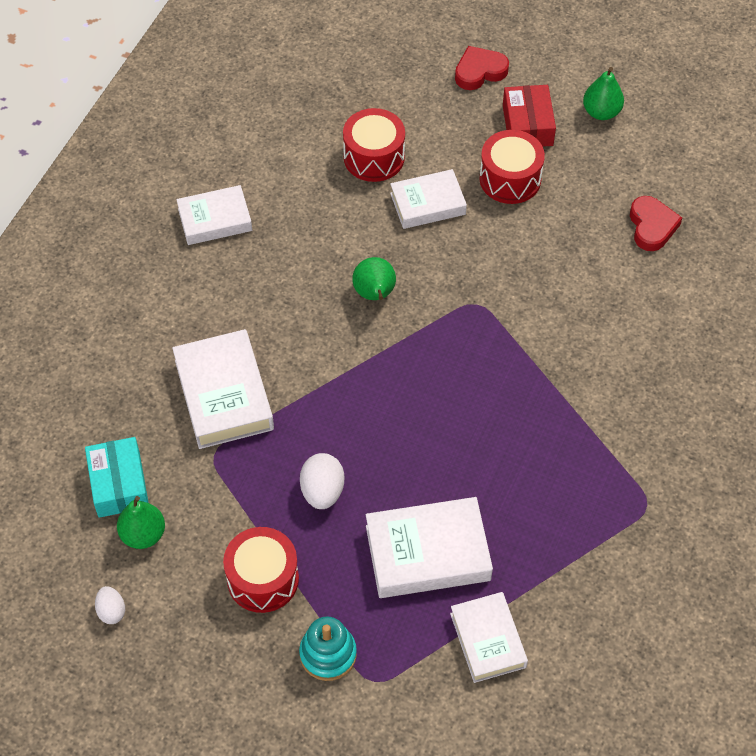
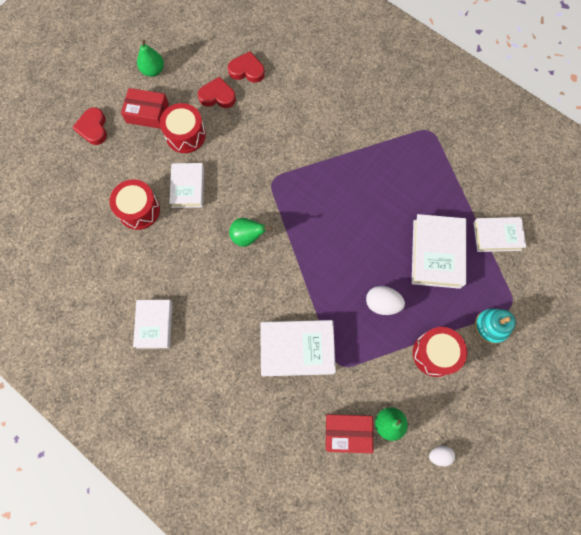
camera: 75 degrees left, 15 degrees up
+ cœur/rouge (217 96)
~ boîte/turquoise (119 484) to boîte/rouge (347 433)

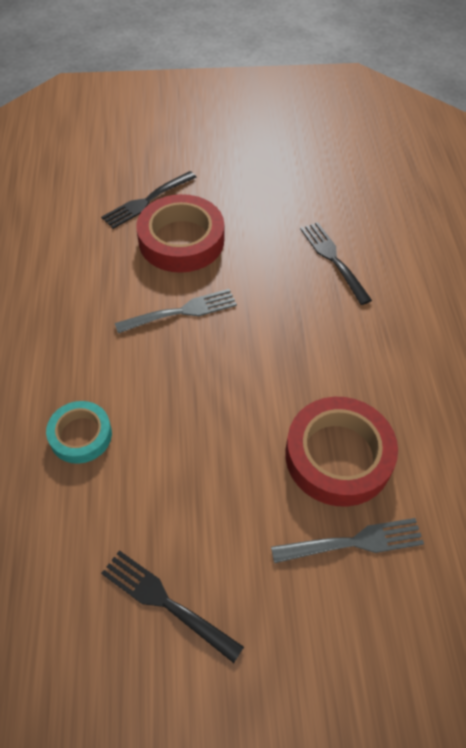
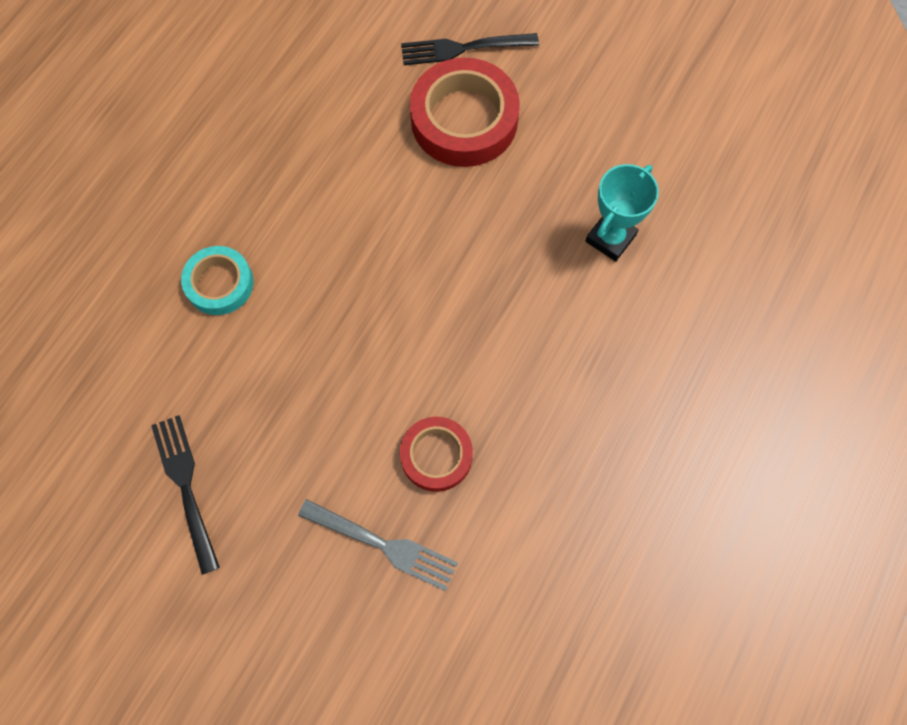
camera: 35 degrees right, 15 degrees up
- fourchette/gris (180 312)
~ fourchette/noir (334 260) to trophée/turquoise (610 238)
~ ruban adhésif/rouge (338 456) = (436 456) x0.59

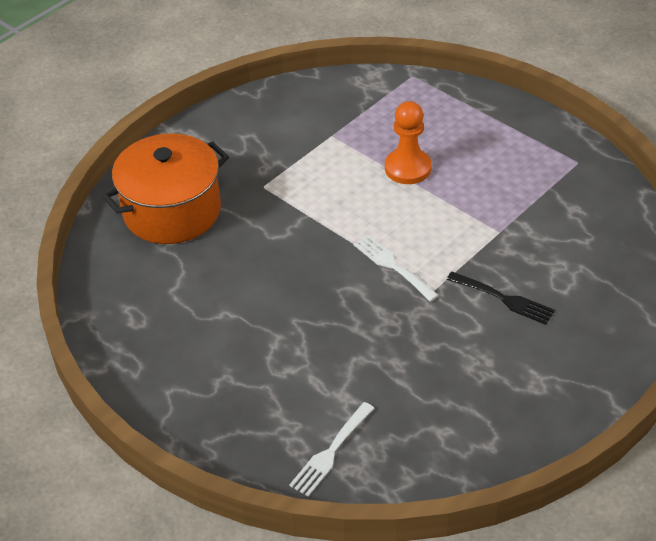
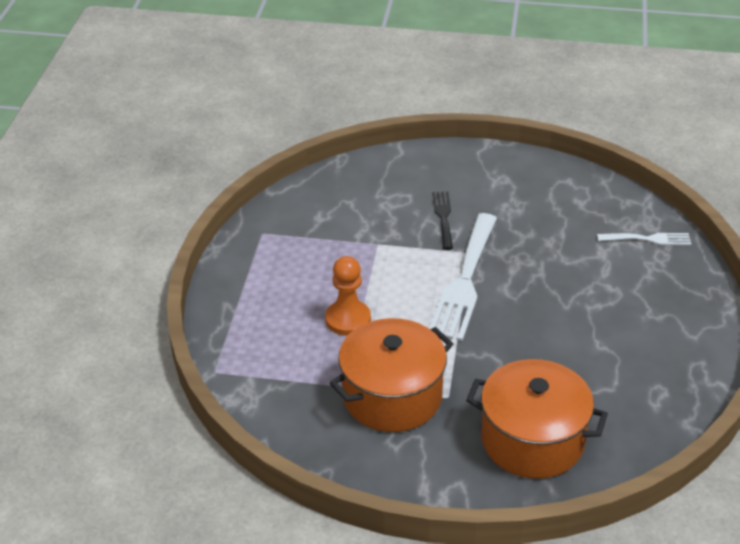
camera: 125 degrees left, 5 degrees down
+ marmite/orange (392 396)
~ fourchette/blanc (393 266) = (465 280) x1.95

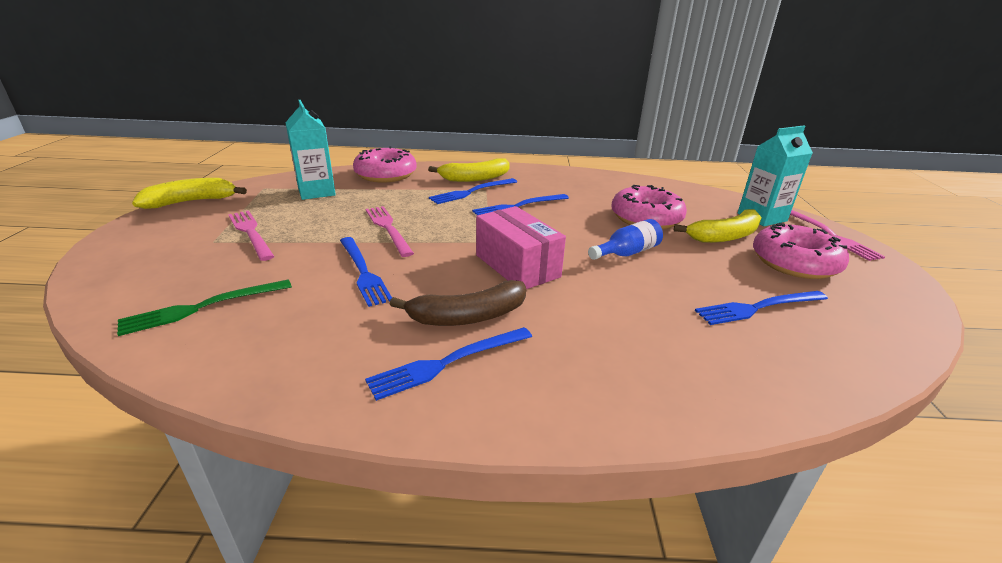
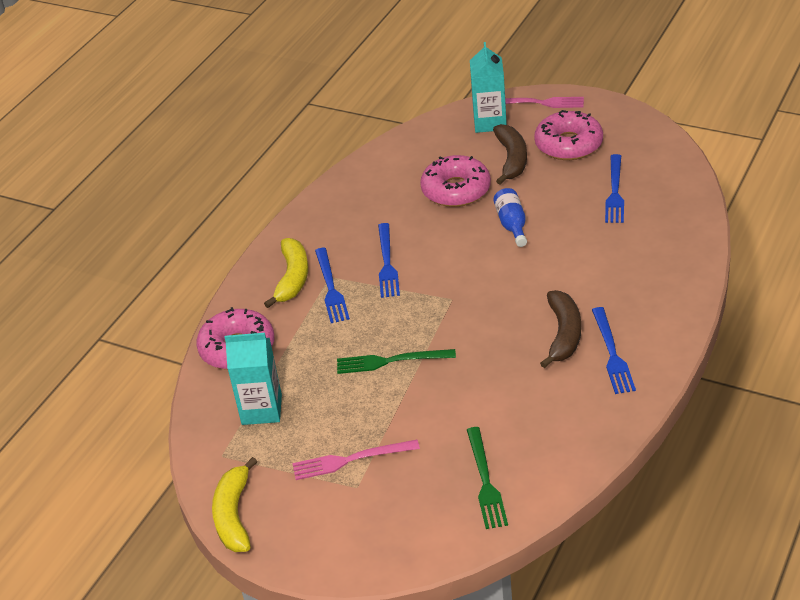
camera: 60 degrees left, 10 degrees up
- fourchette/bleu (363 272)
- boîte/rose (517 266)
~ fourchette/rose (388 228) to fourchette/vert (391 361)
~ banane/jaune (724 236) to banane/marron (511 159)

- Goal of the exercise
Output each record verbatim and leave out its pictures.

- Your solution
camera: 75 degrees left, 15 degrees up
+ cœur/rouge (217 96)
~ boîte/turquoise (119 484) to boîte/rouge (347 433)

camera: 35 degrees right, 15 degrees up
- fourchette/gris (180 312)
~ fourchette/noir (334 260) to trophée/turquoise (610 238)
~ ruban adhésif/rouge (338 456) = (436 456) x0.59

camera: 125 degrees left, 5 degrees down
+ marmite/orange (392 396)
~ fourchette/blanc (393 266) = (465 280) x1.95

camera: 60 degrees left, 10 degrees up
- fourchette/bleu (363 272)
- boîte/rose (517 266)
~ fourchette/rose (388 228) to fourchette/vert (391 361)
~ banane/jaune (724 236) to banane/marron (511 159)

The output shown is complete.